[Opening Data supplied section]
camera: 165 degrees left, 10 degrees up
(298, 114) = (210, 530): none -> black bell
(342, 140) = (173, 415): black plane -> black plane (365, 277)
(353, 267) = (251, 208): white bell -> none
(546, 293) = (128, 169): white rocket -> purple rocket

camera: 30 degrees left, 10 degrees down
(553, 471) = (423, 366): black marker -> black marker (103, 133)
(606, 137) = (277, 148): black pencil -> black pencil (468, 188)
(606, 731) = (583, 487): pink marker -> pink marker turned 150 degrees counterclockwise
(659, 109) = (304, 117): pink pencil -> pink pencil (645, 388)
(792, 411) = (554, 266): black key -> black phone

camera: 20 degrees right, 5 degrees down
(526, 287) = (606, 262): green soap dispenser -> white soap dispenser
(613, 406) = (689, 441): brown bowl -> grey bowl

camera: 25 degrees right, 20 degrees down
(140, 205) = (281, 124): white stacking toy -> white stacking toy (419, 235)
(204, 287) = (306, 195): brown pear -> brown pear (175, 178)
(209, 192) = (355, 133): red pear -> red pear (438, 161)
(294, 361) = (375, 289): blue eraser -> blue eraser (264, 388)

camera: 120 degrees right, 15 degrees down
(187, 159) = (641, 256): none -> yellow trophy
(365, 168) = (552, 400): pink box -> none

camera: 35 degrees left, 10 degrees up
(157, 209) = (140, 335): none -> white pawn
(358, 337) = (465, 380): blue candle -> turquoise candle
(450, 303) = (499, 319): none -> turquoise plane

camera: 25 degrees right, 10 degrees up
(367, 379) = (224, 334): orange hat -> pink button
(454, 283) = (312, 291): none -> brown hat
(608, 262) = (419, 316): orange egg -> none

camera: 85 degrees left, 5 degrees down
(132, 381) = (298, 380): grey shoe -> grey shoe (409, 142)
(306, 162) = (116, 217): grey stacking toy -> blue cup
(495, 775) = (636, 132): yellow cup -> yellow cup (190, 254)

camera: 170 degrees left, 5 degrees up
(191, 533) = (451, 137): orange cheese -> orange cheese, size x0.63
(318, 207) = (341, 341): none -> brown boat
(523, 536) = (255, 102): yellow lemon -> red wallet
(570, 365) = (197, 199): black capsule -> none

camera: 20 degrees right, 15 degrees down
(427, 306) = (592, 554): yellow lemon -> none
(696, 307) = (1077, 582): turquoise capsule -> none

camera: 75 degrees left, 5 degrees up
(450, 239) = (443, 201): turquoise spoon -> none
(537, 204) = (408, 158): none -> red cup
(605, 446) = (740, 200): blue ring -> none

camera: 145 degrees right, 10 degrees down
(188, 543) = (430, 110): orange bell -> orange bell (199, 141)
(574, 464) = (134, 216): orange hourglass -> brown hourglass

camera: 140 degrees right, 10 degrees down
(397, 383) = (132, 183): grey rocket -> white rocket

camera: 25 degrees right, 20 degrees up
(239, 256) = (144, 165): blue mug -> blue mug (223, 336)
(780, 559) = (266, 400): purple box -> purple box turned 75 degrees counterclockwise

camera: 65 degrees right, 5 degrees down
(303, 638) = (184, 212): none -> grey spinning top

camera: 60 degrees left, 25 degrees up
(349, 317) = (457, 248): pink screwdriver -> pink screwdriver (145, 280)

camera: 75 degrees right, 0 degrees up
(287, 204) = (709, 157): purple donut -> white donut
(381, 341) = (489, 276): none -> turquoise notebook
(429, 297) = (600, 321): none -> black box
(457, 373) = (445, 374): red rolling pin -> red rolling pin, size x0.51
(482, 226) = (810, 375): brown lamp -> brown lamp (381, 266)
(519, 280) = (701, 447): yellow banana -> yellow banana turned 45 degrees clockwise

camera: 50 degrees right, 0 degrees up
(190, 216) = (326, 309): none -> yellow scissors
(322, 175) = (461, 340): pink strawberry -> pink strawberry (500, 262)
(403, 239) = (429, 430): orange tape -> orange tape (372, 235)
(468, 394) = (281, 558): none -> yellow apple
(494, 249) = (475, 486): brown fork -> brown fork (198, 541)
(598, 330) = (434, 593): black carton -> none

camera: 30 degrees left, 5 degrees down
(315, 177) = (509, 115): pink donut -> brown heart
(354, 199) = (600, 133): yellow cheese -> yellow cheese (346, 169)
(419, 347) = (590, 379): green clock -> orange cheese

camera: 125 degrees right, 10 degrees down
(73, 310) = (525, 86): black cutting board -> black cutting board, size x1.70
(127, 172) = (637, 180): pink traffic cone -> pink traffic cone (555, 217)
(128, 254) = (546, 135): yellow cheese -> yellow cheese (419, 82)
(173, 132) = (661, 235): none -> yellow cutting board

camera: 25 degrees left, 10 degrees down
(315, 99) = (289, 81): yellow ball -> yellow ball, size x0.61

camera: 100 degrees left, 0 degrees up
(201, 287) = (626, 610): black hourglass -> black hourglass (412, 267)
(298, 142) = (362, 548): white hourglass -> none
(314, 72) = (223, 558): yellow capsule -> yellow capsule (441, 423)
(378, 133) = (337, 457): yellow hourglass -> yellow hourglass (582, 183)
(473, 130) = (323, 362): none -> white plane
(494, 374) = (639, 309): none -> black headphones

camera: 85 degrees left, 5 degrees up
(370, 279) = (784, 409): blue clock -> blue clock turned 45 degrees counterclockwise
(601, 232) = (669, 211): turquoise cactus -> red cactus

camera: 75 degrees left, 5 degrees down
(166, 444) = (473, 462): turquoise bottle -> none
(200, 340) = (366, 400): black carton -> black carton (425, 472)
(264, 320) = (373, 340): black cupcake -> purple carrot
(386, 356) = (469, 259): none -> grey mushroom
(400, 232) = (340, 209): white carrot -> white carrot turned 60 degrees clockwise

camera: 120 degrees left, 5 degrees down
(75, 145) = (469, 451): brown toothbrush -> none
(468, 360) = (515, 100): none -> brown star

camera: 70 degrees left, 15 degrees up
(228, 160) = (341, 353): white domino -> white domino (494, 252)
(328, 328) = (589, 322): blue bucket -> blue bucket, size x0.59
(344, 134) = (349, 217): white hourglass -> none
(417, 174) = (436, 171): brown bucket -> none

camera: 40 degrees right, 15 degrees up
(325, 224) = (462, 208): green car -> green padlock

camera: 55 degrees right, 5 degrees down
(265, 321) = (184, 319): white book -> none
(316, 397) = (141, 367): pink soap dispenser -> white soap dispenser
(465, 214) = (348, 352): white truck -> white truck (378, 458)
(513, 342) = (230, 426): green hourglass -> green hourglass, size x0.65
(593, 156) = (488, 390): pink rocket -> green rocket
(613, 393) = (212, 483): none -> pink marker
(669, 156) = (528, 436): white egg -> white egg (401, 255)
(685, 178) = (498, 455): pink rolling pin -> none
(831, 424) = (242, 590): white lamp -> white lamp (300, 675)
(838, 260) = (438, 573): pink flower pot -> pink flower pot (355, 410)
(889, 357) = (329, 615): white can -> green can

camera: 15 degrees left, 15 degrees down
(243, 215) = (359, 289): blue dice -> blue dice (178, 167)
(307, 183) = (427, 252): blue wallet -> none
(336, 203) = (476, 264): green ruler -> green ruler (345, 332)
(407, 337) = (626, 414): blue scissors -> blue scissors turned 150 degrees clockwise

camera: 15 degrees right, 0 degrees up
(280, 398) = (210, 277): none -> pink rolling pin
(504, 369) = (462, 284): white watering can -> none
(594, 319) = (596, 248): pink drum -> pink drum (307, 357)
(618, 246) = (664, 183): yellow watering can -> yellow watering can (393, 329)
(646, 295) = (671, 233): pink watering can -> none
[Closing Data supplied section]
**Problem statement**
What you return must match the records above exactly, line for line.

**Output below**
camera: 165 degrees left, 10 degrees up
(298, 114) = (210, 530): none -> black bell
(342, 140) = (173, 415): black plane -> black plane (365, 277)
(353, 267) = (251, 208): white bell -> none
(546, 293) = (128, 169): white rocket -> purple rocket

camera: 30 degrees left, 10 degrees down
(553, 471) = (423, 366): black marker -> black marker (103, 133)
(606, 137) = (277, 148): black pencil -> black pencil (468, 188)
(606, 731) = (583, 487): pink marker -> pink marker turned 150 degrees counterclockwise
(659, 109) = (304, 117): pink pencil -> pink pencil (645, 388)
(792, 411) = (554, 266): black key -> black phone

camera: 20 degrees right, 5 degrees down
(526, 287) = (606, 262): green soap dispenser -> white soap dispenser
(613, 406) = (689, 441): brown bowl -> grey bowl

camera: 25 degrees right, 20 degrees down
(140, 205) = (281, 124): white stacking toy -> white stacking toy (419, 235)
(204, 287) = (306, 195): brown pear -> brown pear (175, 178)
(209, 192) = (355, 133): red pear -> red pear (438, 161)
(294, 361) = (375, 289): blue eraser -> blue eraser (264, 388)

camera: 120 degrees right, 15 degrees down
(187, 159) = (641, 256): none -> yellow trophy
(365, 168) = (552, 400): pink box -> none

camera: 35 degrees left, 10 degrees up
(157, 209) = (140, 335): none -> white pawn
(358, 337) = (465, 380): blue candle -> turquoise candle
(450, 303) = (499, 319): none -> turquoise plane

camera: 25 degrees right, 10 degrees up
(367, 379) = (224, 334): orange hat -> pink button
(454, 283) = (312, 291): none -> brown hat
(608, 262) = (419, 316): orange egg -> none

camera: 85 degrees left, 5 degrees down
(132, 381) = (298, 380): grey shoe -> grey shoe (409, 142)
(306, 162) = (116, 217): grey stacking toy -> blue cup
(495, 775) = (636, 132): yellow cup -> yellow cup (190, 254)

camera: 170 degrees left, 5 degrees up
(191, 533) = (451, 137): orange cheese -> orange cheese, size x0.63
(318, 207) = (341, 341): none -> brown boat
(523, 536) = (255, 102): yellow lemon -> red wallet
(570, 365) = (197, 199): black capsule -> none

camera: 20 degrees right, 15 degrees down
(427, 306) = (592, 554): yellow lemon -> none
(696, 307) = (1077, 582): turquoise capsule -> none

camera: 75 degrees left, 5 degrees up
(450, 239) = (443, 201): turquoise spoon -> none
(537, 204) = (408, 158): none -> red cup
(605, 446) = (740, 200): blue ring -> none

camera: 145 degrees right, 10 degrees down
(188, 543) = (430, 110): orange bell -> orange bell (199, 141)
(574, 464) = (134, 216): orange hourglass -> brown hourglass

camera: 140 degrees right, 10 degrees down
(397, 383) = (132, 183): grey rocket -> white rocket

camera: 25 degrees right, 20 degrees up
(239, 256) = (144, 165): blue mug -> blue mug (223, 336)
(780, 559) = (266, 400): purple box -> purple box turned 75 degrees counterclockwise

camera: 65 degrees right, 5 degrees down
(303, 638) = (184, 212): none -> grey spinning top

camera: 60 degrees left, 25 degrees up
(349, 317) = (457, 248): pink screwdriver -> pink screwdriver (145, 280)

camera: 75 degrees right, 0 degrees up
(287, 204) = (709, 157): purple donut -> white donut
(381, 341) = (489, 276): none -> turquoise notebook
(429, 297) = (600, 321): none -> black box
(457, 373) = (445, 374): red rolling pin -> red rolling pin, size x0.51
(482, 226) = (810, 375): brown lamp -> brown lamp (381, 266)
(519, 280) = (701, 447): yellow banana -> yellow banana turned 45 degrees clockwise

camera: 50 degrees right, 0 degrees up
(190, 216) = (326, 309): none -> yellow scissors
(322, 175) = (461, 340): pink strawberry -> pink strawberry (500, 262)
(403, 239) = (429, 430): orange tape -> orange tape (372, 235)
(468, 394) = (281, 558): none -> yellow apple
(494, 249) = (475, 486): brown fork -> brown fork (198, 541)
(598, 330) = (434, 593): black carton -> none

camera: 30 degrees left, 5 degrees down
(315, 177) = (509, 115): pink donut -> brown heart
(354, 199) = (600, 133): yellow cheese -> yellow cheese (346, 169)
(419, 347) = (590, 379): green clock -> orange cheese

camera: 125 degrees right, 10 degrees down
(73, 310) = (525, 86): black cutting board -> black cutting board, size x1.70
(127, 172) = (637, 180): pink traffic cone -> pink traffic cone (555, 217)
(128, 254) = (546, 135): yellow cheese -> yellow cheese (419, 82)
(173, 132) = (661, 235): none -> yellow cutting board

camera: 25 degrees left, 10 degrees down
(315, 99) = (289, 81): yellow ball -> yellow ball, size x0.61

camera: 100 degrees left, 0 degrees up
(201, 287) = (626, 610): black hourglass -> black hourglass (412, 267)
(298, 142) = (362, 548): white hourglass -> none
(314, 72) = (223, 558): yellow capsule -> yellow capsule (441, 423)
(378, 133) = (337, 457): yellow hourglass -> yellow hourglass (582, 183)
(473, 130) = (323, 362): none -> white plane
(494, 374) = (639, 309): none -> black headphones

camera: 85 degrees left, 5 degrees up
(370, 279) = (784, 409): blue clock -> blue clock turned 45 degrees counterclockwise
(601, 232) = (669, 211): turquoise cactus -> red cactus

camera: 75 degrees left, 5 degrees down
(166, 444) = (473, 462): turquoise bottle -> none
(200, 340) = (366, 400): black carton -> black carton (425, 472)
(264, 320) = (373, 340): black cupcake -> purple carrot
(386, 356) = (469, 259): none -> grey mushroom
(400, 232) = (340, 209): white carrot -> white carrot turned 60 degrees clockwise

camera: 120 degrees left, 5 degrees down
(75, 145) = (469, 451): brown toothbrush -> none
(468, 360) = (515, 100): none -> brown star

camera: 70 degrees left, 15 degrees up
(228, 160) = (341, 353): white domino -> white domino (494, 252)
(328, 328) = (589, 322): blue bucket -> blue bucket, size x0.59
(344, 134) = (349, 217): white hourglass -> none
(417, 174) = (436, 171): brown bucket -> none

camera: 40 degrees right, 15 degrees up
(325, 224) = (462, 208): green car -> green padlock

camera: 55 degrees right, 5 degrees down
(265, 321) = (184, 319): white book -> none
(316, 397) = (141, 367): pink soap dispenser -> white soap dispenser
(465, 214) = (348, 352): white truck -> white truck (378, 458)
(513, 342) = (230, 426): green hourglass -> green hourglass, size x0.65
(593, 156) = (488, 390): pink rocket -> green rocket
(613, 393) = (212, 483): none -> pink marker
(669, 156) = (528, 436): white egg -> white egg (401, 255)
(685, 178) = (498, 455): pink rolling pin -> none
(831, 424) = (242, 590): white lamp -> white lamp (300, 675)
(838, 260) = (438, 573): pink flower pot -> pink flower pot (355, 410)
(889, 357) = (329, 615): white can -> green can

camera: 15 degrees left, 15 degrees down
(243, 215) = (359, 289): blue dice -> blue dice (178, 167)
(307, 183) = (427, 252): blue wallet -> none
(336, 203) = (476, 264): green ruler -> green ruler (345, 332)
(407, 337) = (626, 414): blue scissors -> blue scissors turned 150 degrees clockwise

camera: 15 degrees right, 0 degrees up
(280, 398) = (210, 277): none -> pink rolling pin
(504, 369) = (462, 284): white watering can -> none
(594, 319) = (596, 248): pink drum -> pink drum (307, 357)
(618, 246) = (664, 183): yellow watering can -> yellow watering can (393, 329)
(646, 295) = (671, 233): pink watering can -> none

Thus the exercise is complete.